Input records:

>>>>>

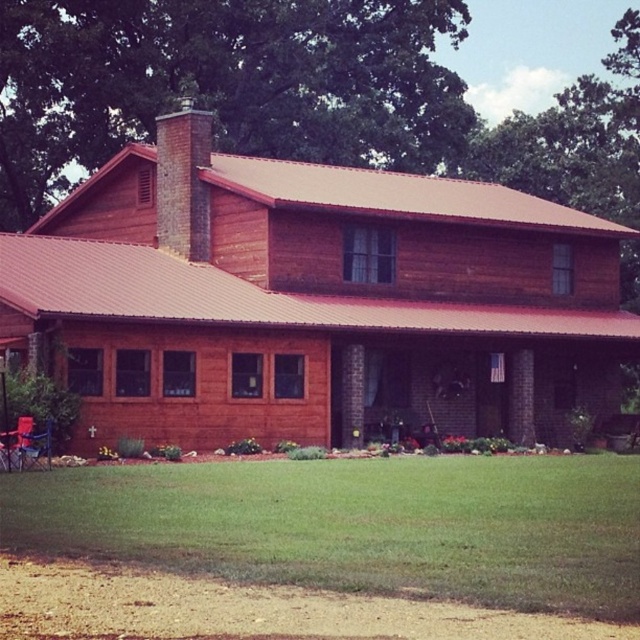
Question: Which point is closer to the camera?

Choices:
 (A) wooden cabin at center
 (B) brick chimney at upper center
 (C) green grass at lower center

Answer: (C)

Question: Is wooden cabin at center thinner than green grass at lower center?

Choices:
 (A) yes
 (B) no

Answer: (B)

Question: Among these objects, which one is nearest to the camera?

Choices:
 (A) green grass at lower center
 (B) brick chimney at upper center

Answer: (A)

Question: Does wooden cabin at center have a greater width compared to green grass at lower center?

Choices:
 (A) yes
 (B) no

Answer: (A)

Question: Estimate the real-world distances between objects in this image. Which object is closer to the green grass at lower center?

Choices:
 (A) wooden cabin at center
 (B) brick chimney at upper center

Answer: (A)

Question: Does wooden cabin at center have a smaller size compared to brick chimney at upper center?

Choices:
 (A) no
 (B) yes

Answer: (A)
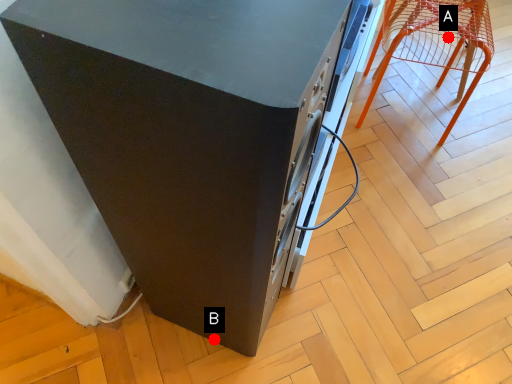
Question: Two points are circled on the image, labeled by A and B beside each circle. Among these points, which one is nearest to the camera?

Choices:
 (A) A is closer
 (B) B is closer

Answer: (B)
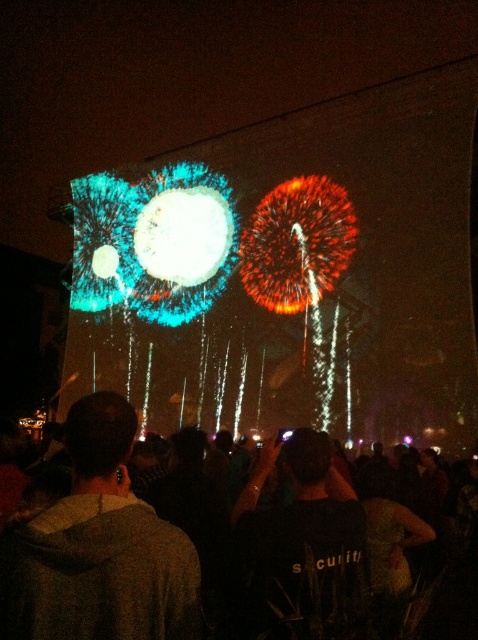
Between black fabric crowd at lower center and brown fabric at lower left, which one has more height?

Standing taller between the two is black fabric crowd at lower center.

Looking at this image, is black fabric crowd at lower center above brown fabric at lower left?

Actually, black fabric crowd at lower center is below brown fabric at lower left.

Where is `black fabric crowd at lower center`? Image resolution: width=478 pixels, height=640 pixels. black fabric crowd at lower center is located at coordinates (98, 572).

<<<<<

Directions:
Extract every line of the records above without changing a word, and leave the pictures out of your answer.

Correct result:
Question: Which point is closer to the camera?

Choices:
 (A) wooden cabin at center
 (B) brick chimney at upper center
 (C) green grass at lower center

Answer: (C)

Question: Is wooden cabin at center thinner than green grass at lower center?

Choices:
 (A) yes
 (B) no

Answer: (B)

Question: Among these objects, which one is nearest to the camera?

Choices:
 (A) green grass at lower center
 (B) brick chimney at upper center

Answer: (A)

Question: Does wooden cabin at center have a greater width compared to green grass at lower center?

Choices:
 (A) yes
 (B) no

Answer: (A)

Question: Estimate the real-world distances between objects in this image. Which object is closer to the green grass at lower center?

Choices:
 (A) wooden cabin at center
 (B) brick chimney at upper center

Answer: (A)

Question: Does wooden cabin at center have a smaller size compared to brick chimney at upper center?

Choices:
 (A) no
 (B) yes

Answer: (A)
Question: Two points are circled on the image, labeled by A and B beside each circle. Among these points, which one is nearest to the camera?

Choices:
 (A) A is closer
 (B) B is closer

Answer: (B)
Between black fabric crowd at lower center and brown fabric at lower left, which one has more height?

Standing taller between the two is black fabric crowd at lower center.

Looking at this image, is black fabric crowd at lower center above brown fabric at lower left?

Actually, black fabric crowd at lower center is below brown fabric at lower left.

Where is `black fabric crowd at lower center`? Image resolution: width=478 pixels, height=640 pixels. black fabric crowd at lower center is located at coordinates (98, 572).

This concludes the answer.